The entries below contain a line with "Expenses 31 - Salmo: [240,18,870,330]" and a line with "design15: [389,545,464,605] ->". Quote exactly those two lines and all lines between them.

++++ THE DATA

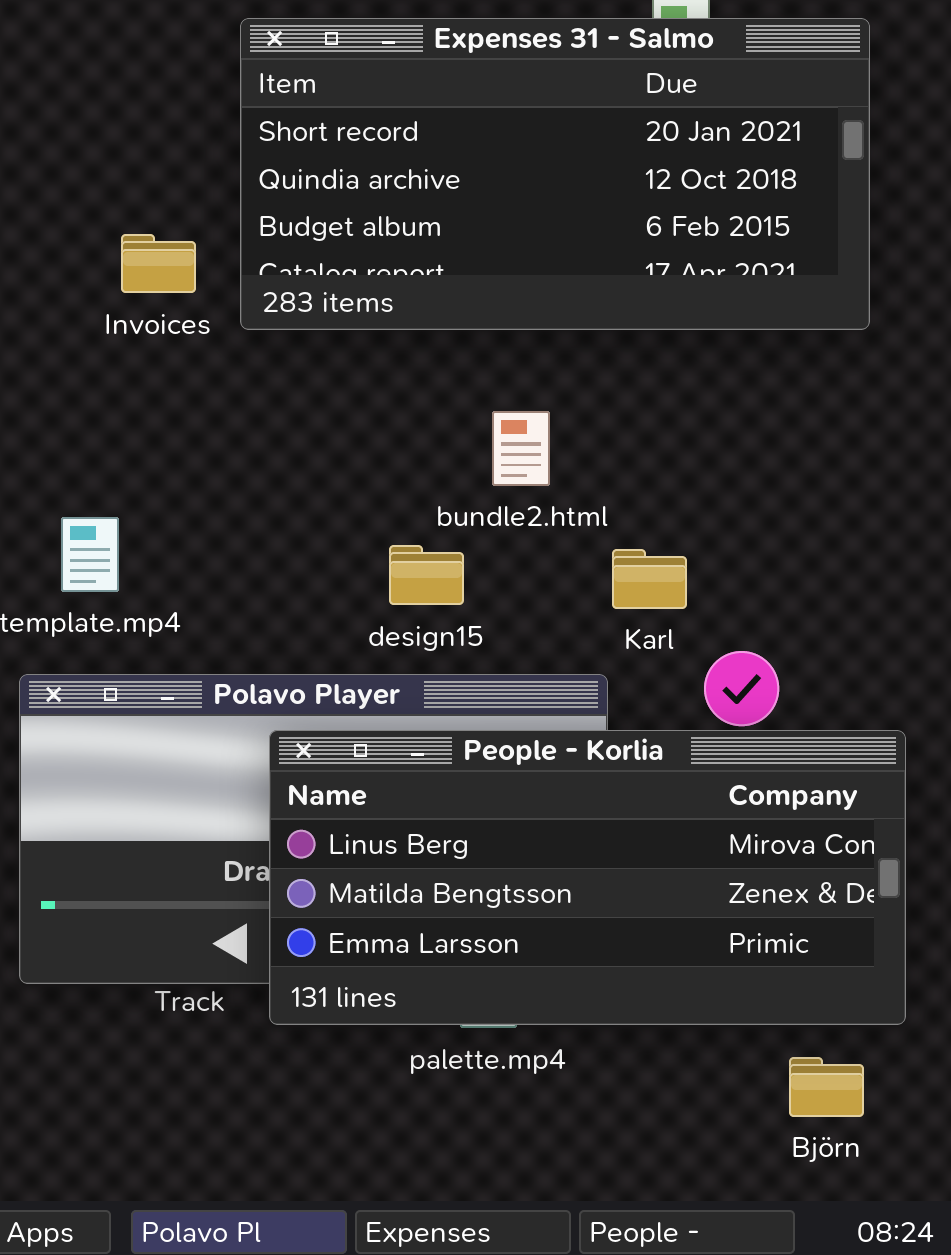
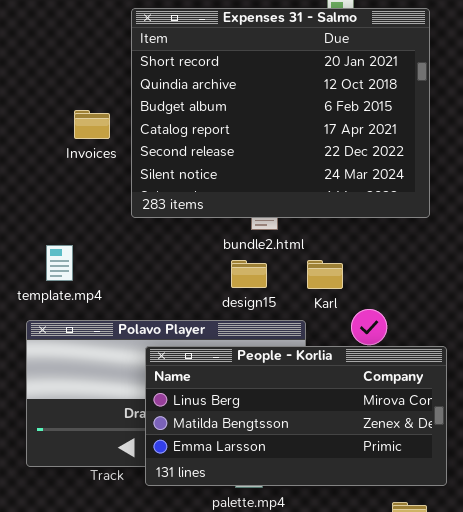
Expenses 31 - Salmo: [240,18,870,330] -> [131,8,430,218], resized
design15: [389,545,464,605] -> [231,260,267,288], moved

++++++++
++++ THE DATA

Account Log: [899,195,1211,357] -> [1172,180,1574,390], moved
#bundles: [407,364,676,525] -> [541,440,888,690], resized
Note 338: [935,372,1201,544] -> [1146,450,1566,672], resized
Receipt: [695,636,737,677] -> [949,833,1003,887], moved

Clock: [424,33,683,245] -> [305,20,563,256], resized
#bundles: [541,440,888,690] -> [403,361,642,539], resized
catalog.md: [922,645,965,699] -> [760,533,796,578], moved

++++++++

--- THE ANSWER ---
Expenses 31 - Salmo: [240,18,870,330] -> [131,8,430,218], resized
design15: [389,545,464,605] -> [231,260,267,288], moved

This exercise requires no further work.